SOURCE DATA
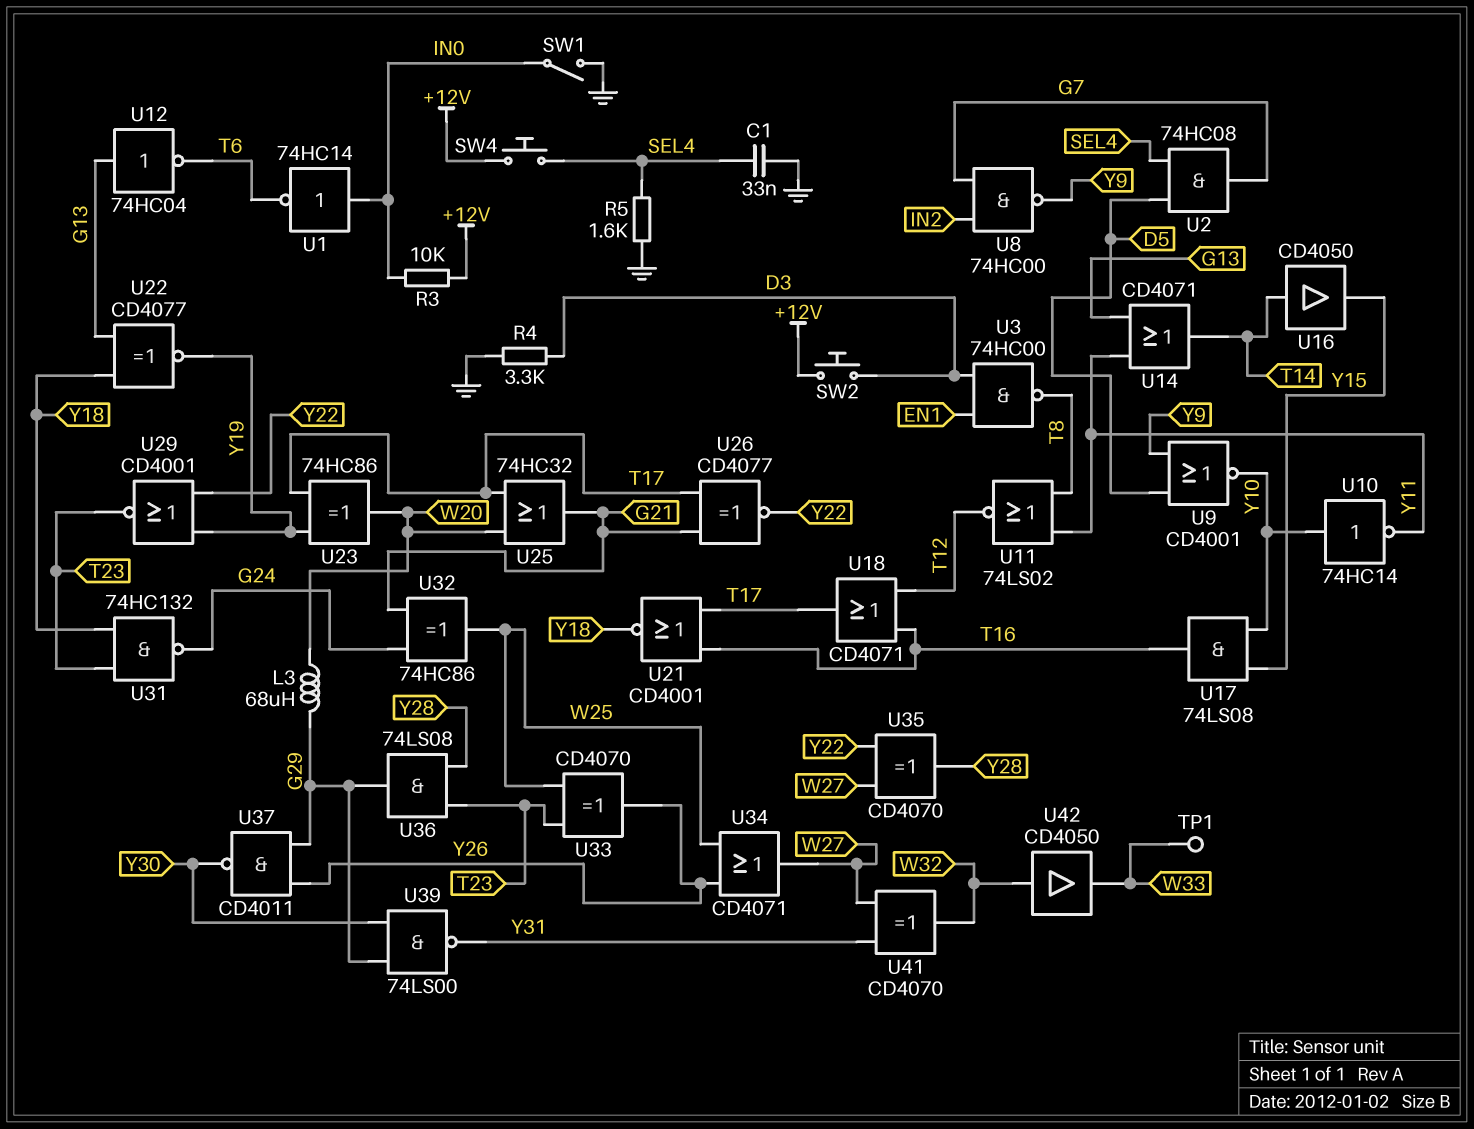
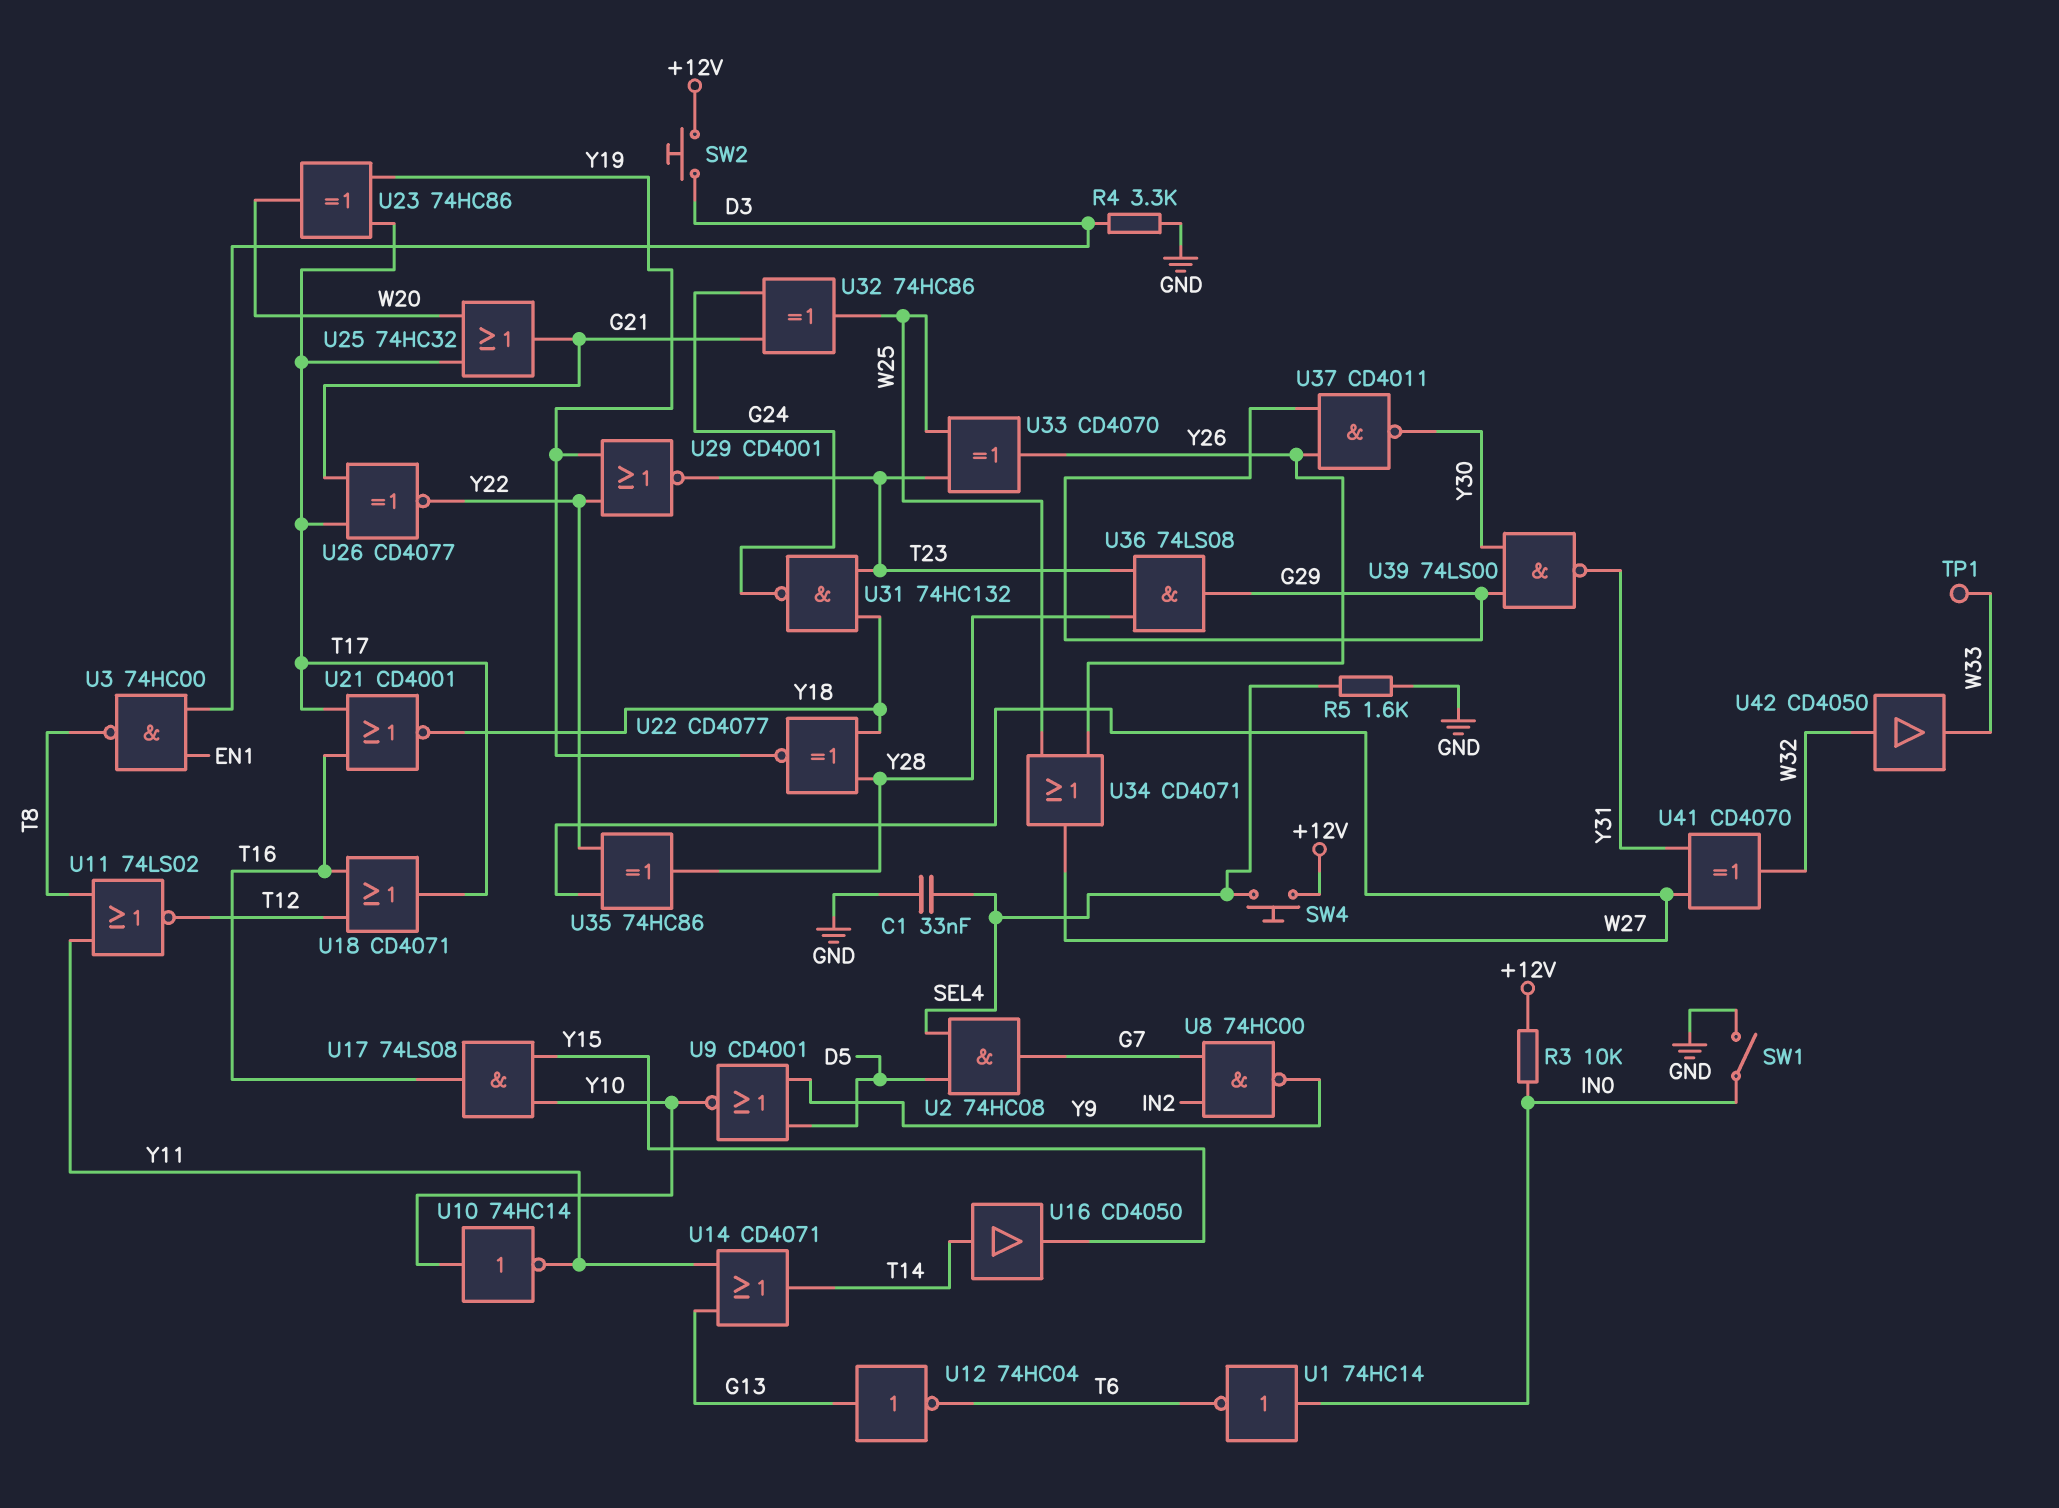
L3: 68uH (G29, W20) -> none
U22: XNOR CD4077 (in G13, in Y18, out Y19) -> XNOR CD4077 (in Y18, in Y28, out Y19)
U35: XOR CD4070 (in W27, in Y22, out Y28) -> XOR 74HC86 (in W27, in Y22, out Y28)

---

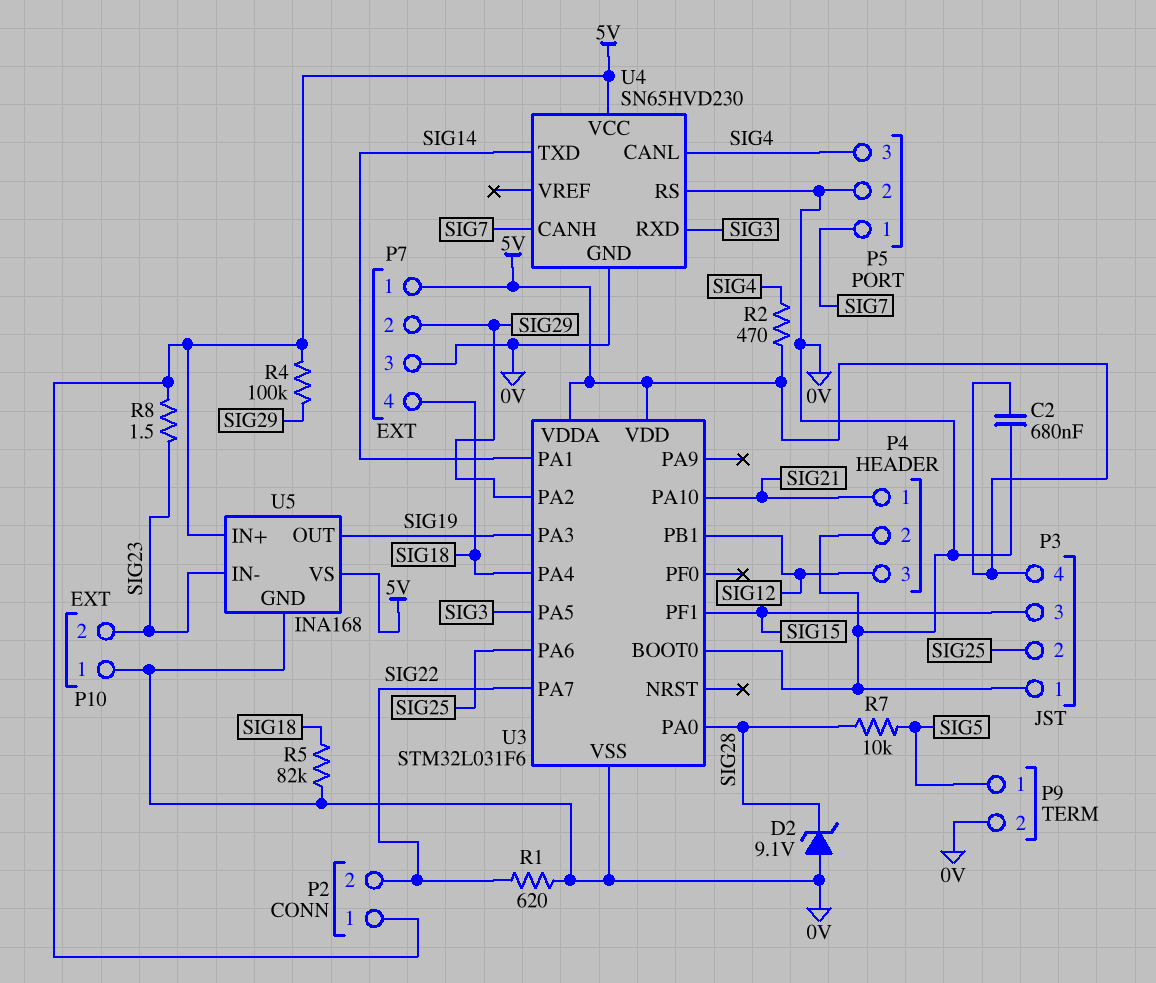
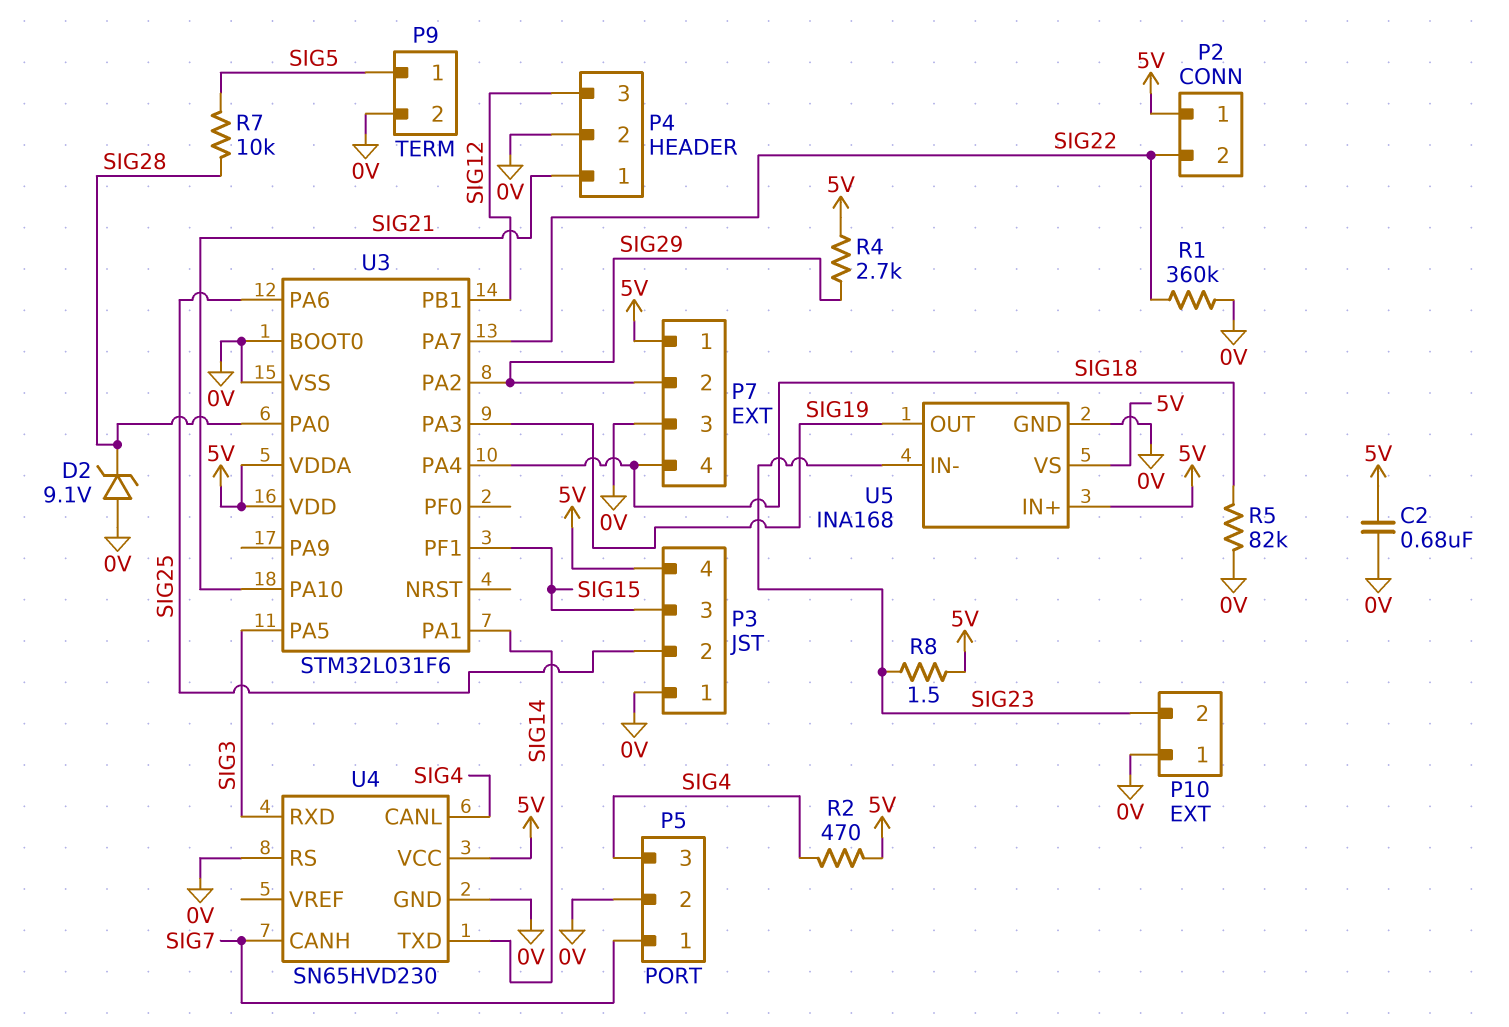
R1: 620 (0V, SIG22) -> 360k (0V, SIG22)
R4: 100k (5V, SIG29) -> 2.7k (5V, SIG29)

...

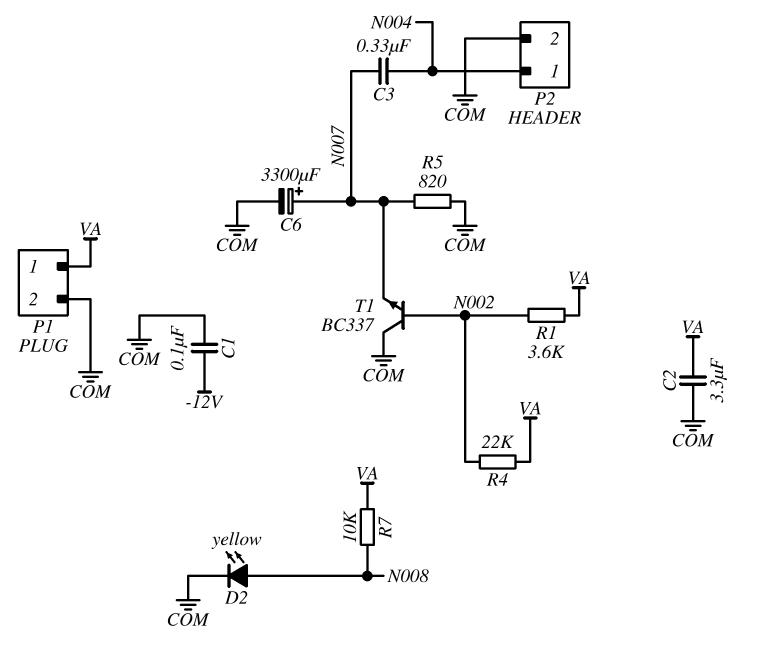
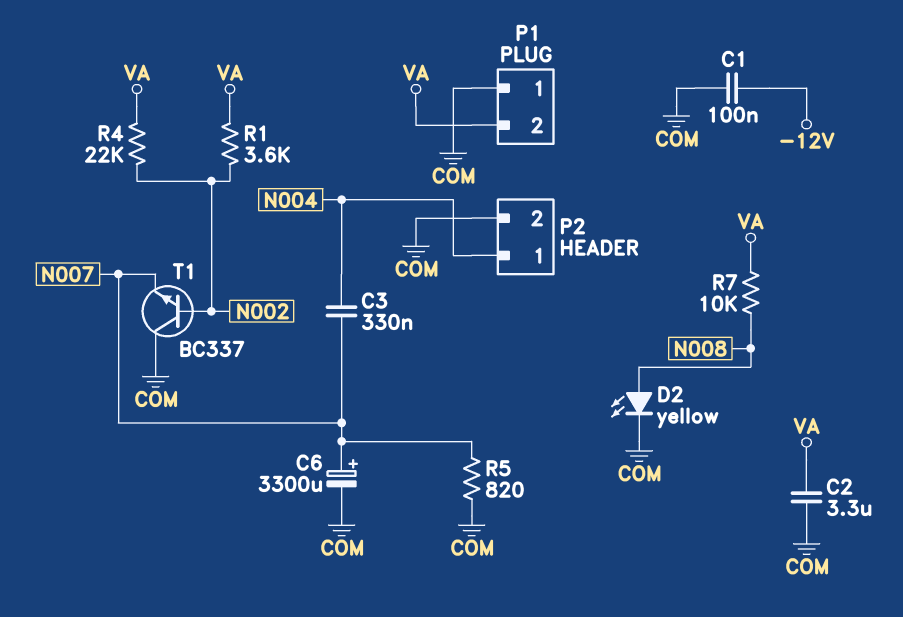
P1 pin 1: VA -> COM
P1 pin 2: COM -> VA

PROBLEM
All that is needed is the exact run of lines above from the line containing "U22: XNOR CD4077" through the line containing "U35: XOR CD4070", both of them included.

RESPONSE TO THE EXERCISE
U22: XNOR CD4077 (in G13, in Y18, out Y19) -> XNOR CD4077 (in Y18, in Y28, out Y19)
U35: XOR CD4070 (in W27, in Y22, out Y28) -> XOR 74HC86 (in W27, in Y22, out Y28)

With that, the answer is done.